=== Required action ===
Give back the entries that follow exactly as written. Any picture gets left out.

=== Dataset records ===

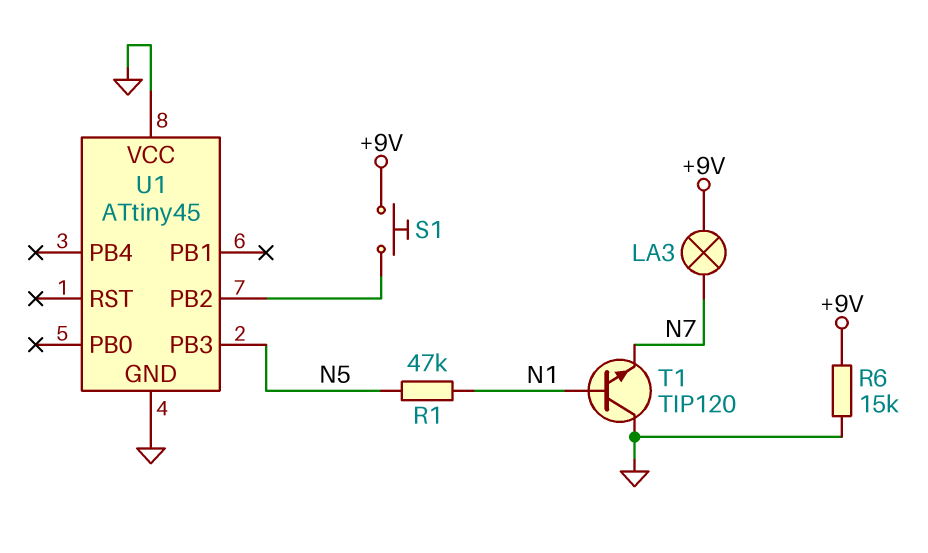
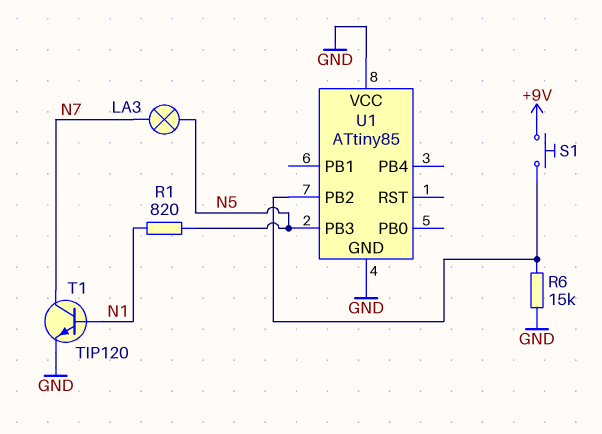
LA3: lamp (+9V, N7) -> lamp (N5, N7)
R1: 47k (N1, N5) -> 820 (N1, N5)
R6: 15k (+9V, GND) -> 15k (GND, U1/PB2)
T1: NPN TIP120 (B N1, C GND, E N7) -> NPN TIP120 (B N1, C N7, E GND)
U1: ATtiny45 -> ATtiny85

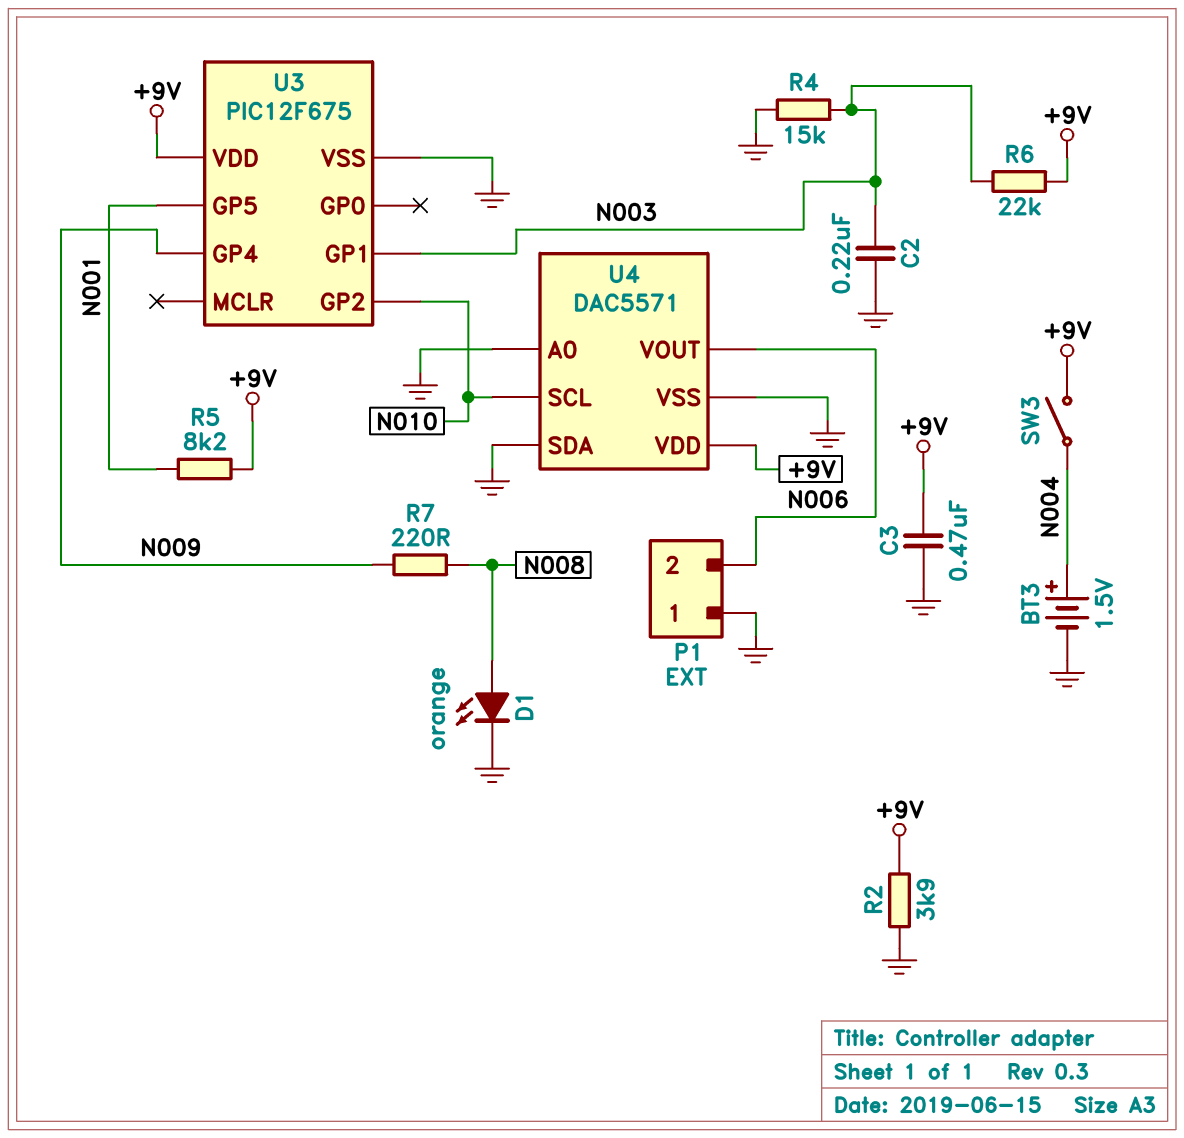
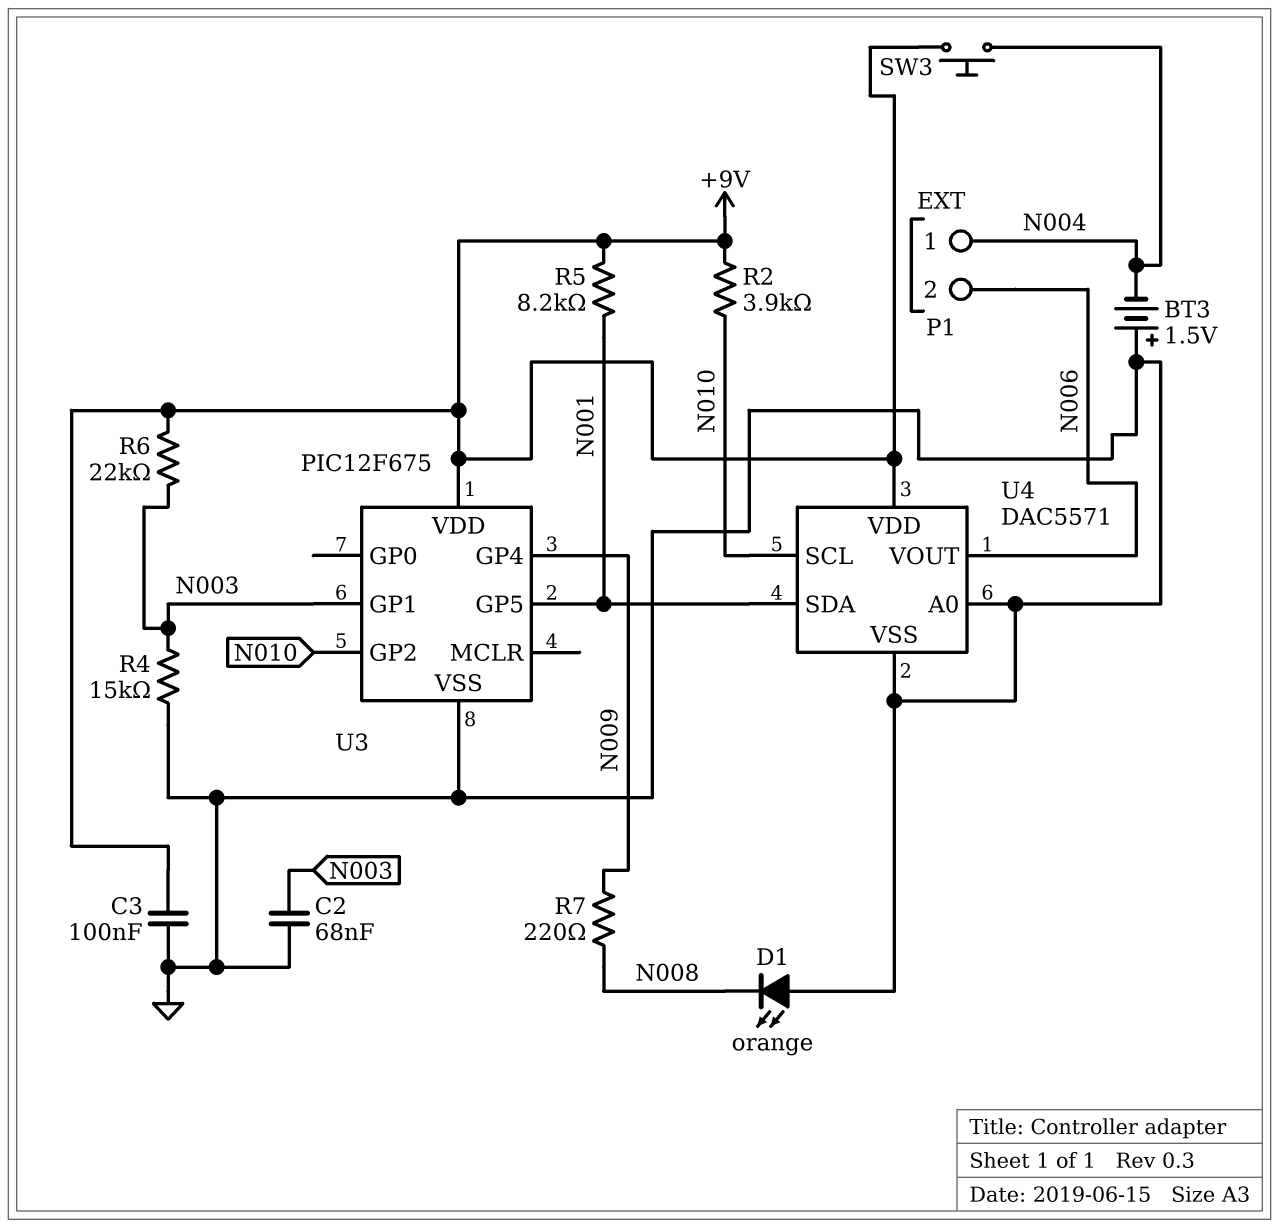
BT3: 1.5V (plus N004, minus GND) -> 1.5V (plus GND, minus N004)
C2: 220nF (GND, N003) -> 68nF (GND, N003)
C3: 470nF (+9V, GND) -> 100nF (+9V, GND)
D1: LED orange (A N008, K GND) -> LED orange (A GND, K N008)
P1 pin 1: GND -> N004
R2: 3.9k (+9V, GND) -> 3.9k (+9V, N010)
SW3: switch (+9V, N004) -> button (+9V, N004)
U4 pin SDA: GND -> N001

=== Finished task ===
LA3: lamp (+9V, N7) -> lamp (N5, N7)
R1: 47k (N1, N5) -> 820 (N1, N5)
R6: 15k (+9V, GND) -> 15k (GND, U1/PB2)
T1: NPN TIP120 (B N1, C GND, E N7) -> NPN TIP120 (B N1, C N7, E GND)
U1: ATtiny45 -> ATtiny85

BT3: 1.5V (plus N004, minus GND) -> 1.5V (plus GND, minus N004)
C2: 220nF (GND, N003) -> 68nF (GND, N003)
C3: 470nF (+9V, GND) -> 100nF (+9V, GND)
D1: LED orange (A N008, K GND) -> LED orange (A GND, K N008)
P1 pin 1: GND -> N004
R2: 3.9k (+9V, GND) -> 3.9k (+9V, N010)
SW3: switch (+9V, N004) -> button (+9V, N004)
U4 pin SDA: GND -> N001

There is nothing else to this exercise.